EXERCISE GOAL:
Could you return every line of the records below that contains the word "PIXELS"?
════
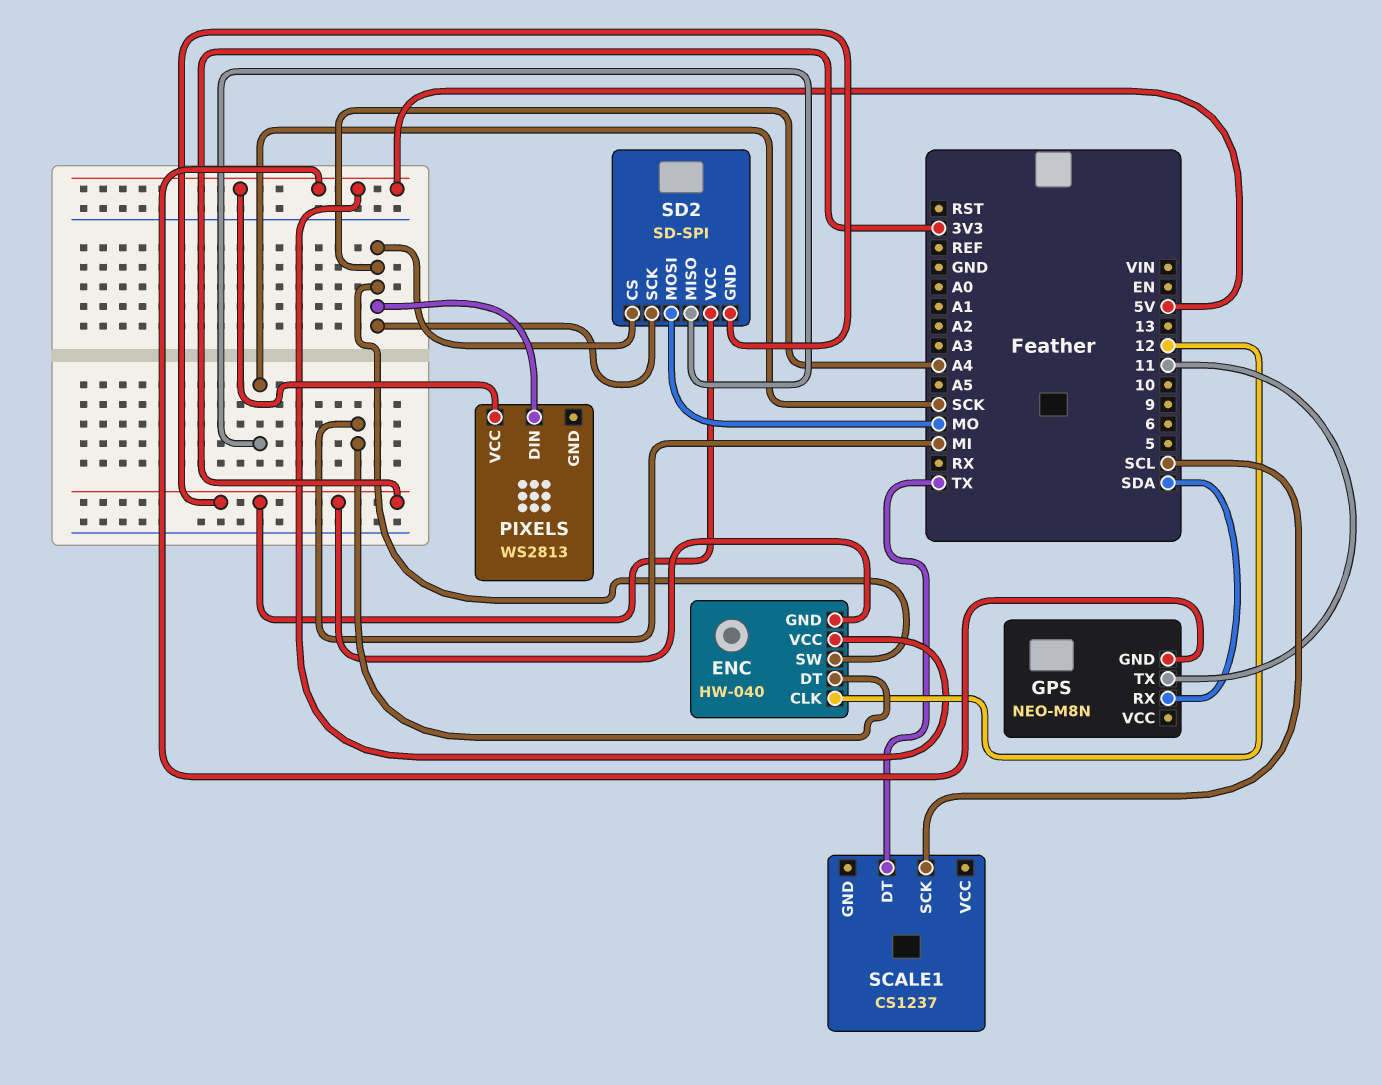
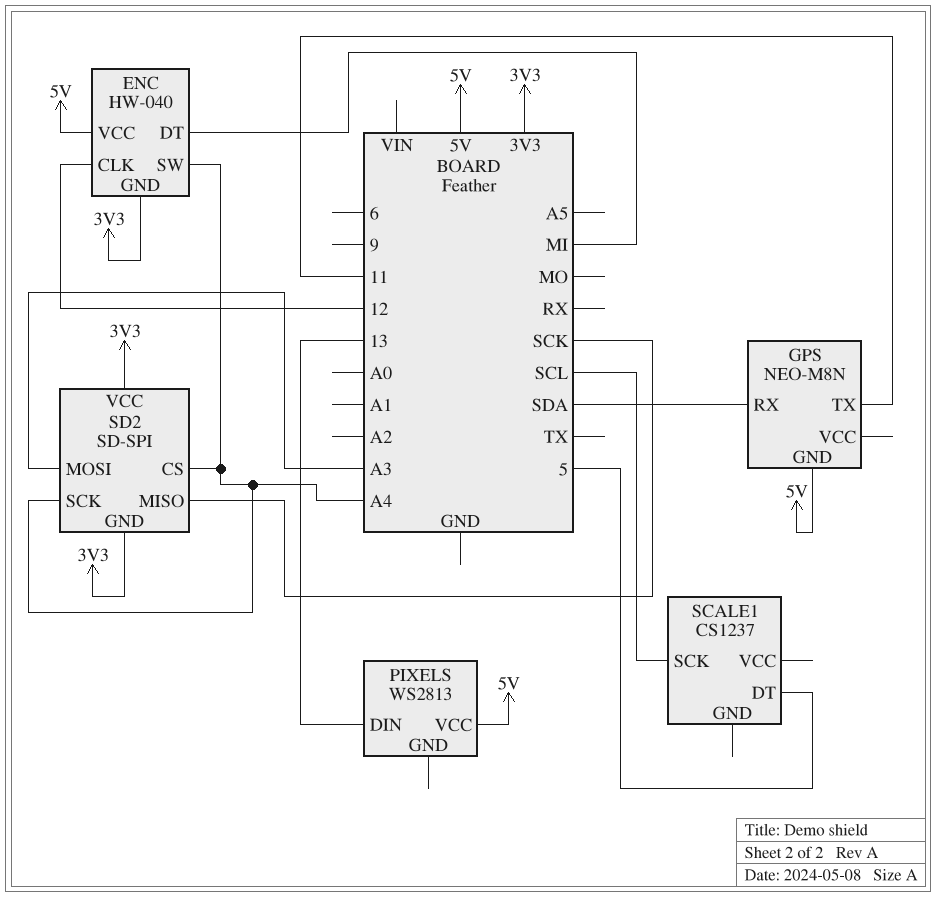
PIXELS pin DIN: A4 -> 13
SCALE1 pin DT: TX -> 5
SD2 pin MOSI: MO -> A3

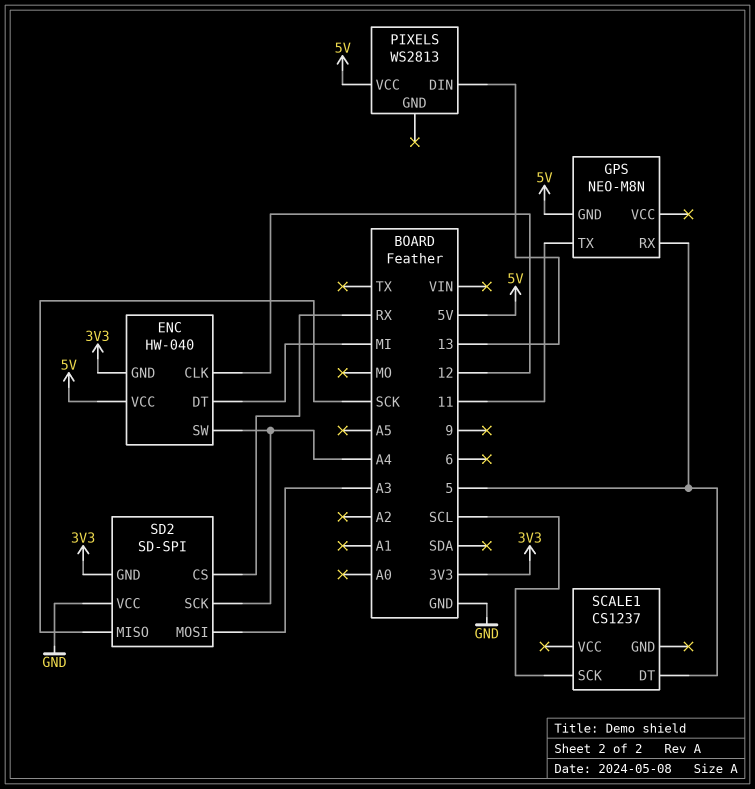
GPS pin RX: SDA -> 5
SD2 pin CS: A4 -> RX
SD2 pin VCC: 3V3 -> GND

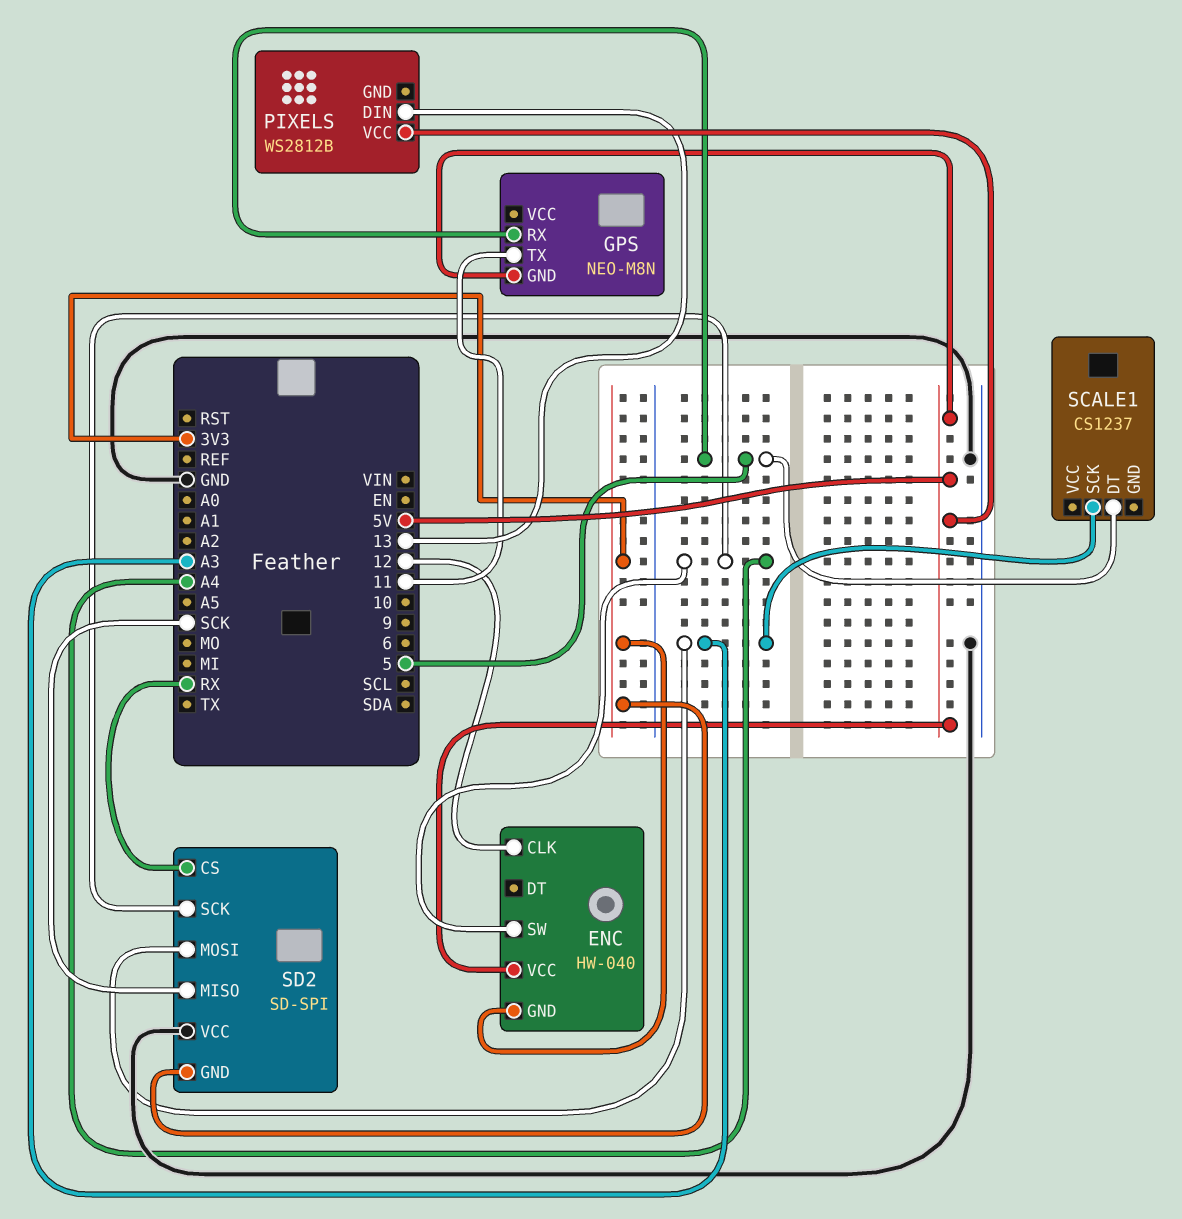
ENC pin DT: MI -> none
PIXELS: WS2813 -> WS2812B
SCALE1 pin SCK: SCL -> A3

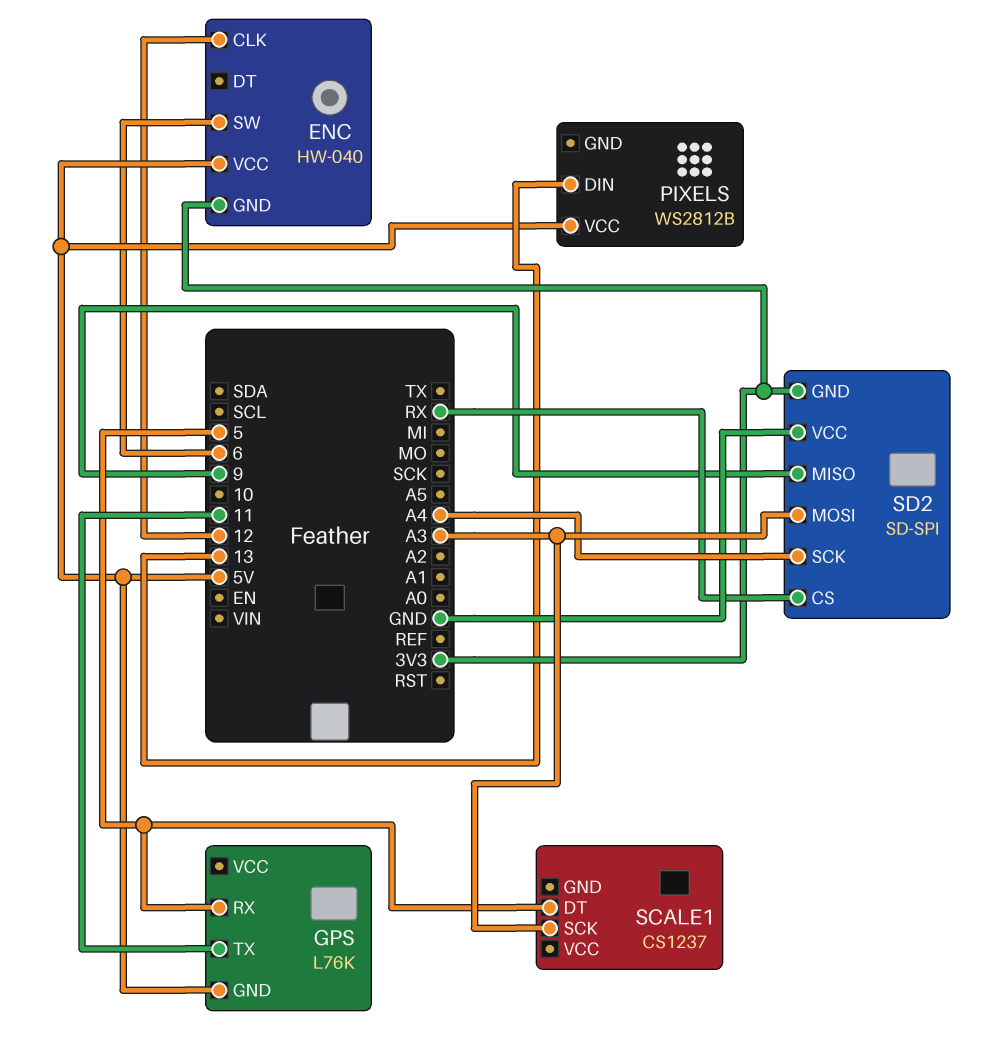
ENC pin SW: A4 -> 6
GPS: NEO-M8N -> L76K
SD2 pin MISO: SCK -> 9

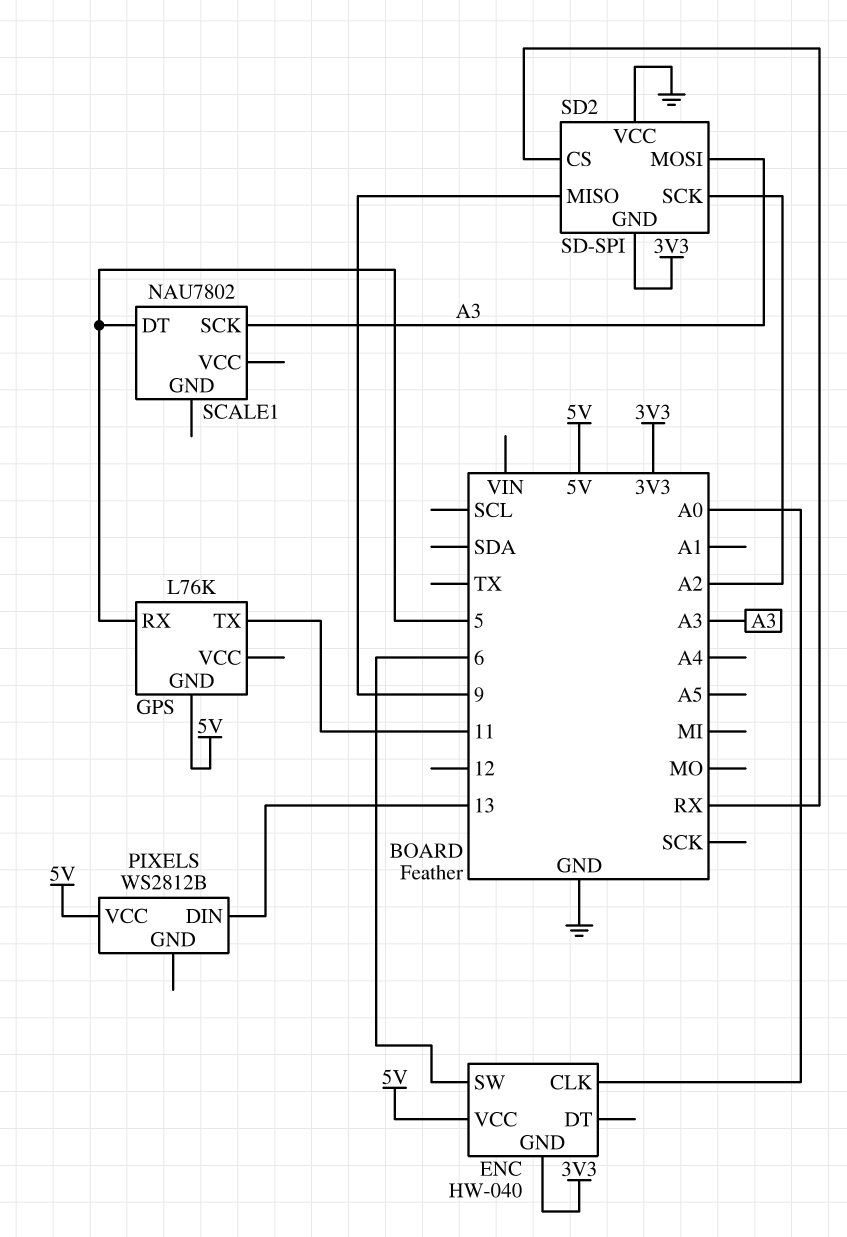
ENC pin CLK: 12 -> A0
SCALE1: CS1237 -> NAU7802
SD2 pin SCK: A4 -> A2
════
EXPECTED ANSWER:
PIXELS pin DIN: A4 -> 13
PIXELS: WS2813 -> WS2812B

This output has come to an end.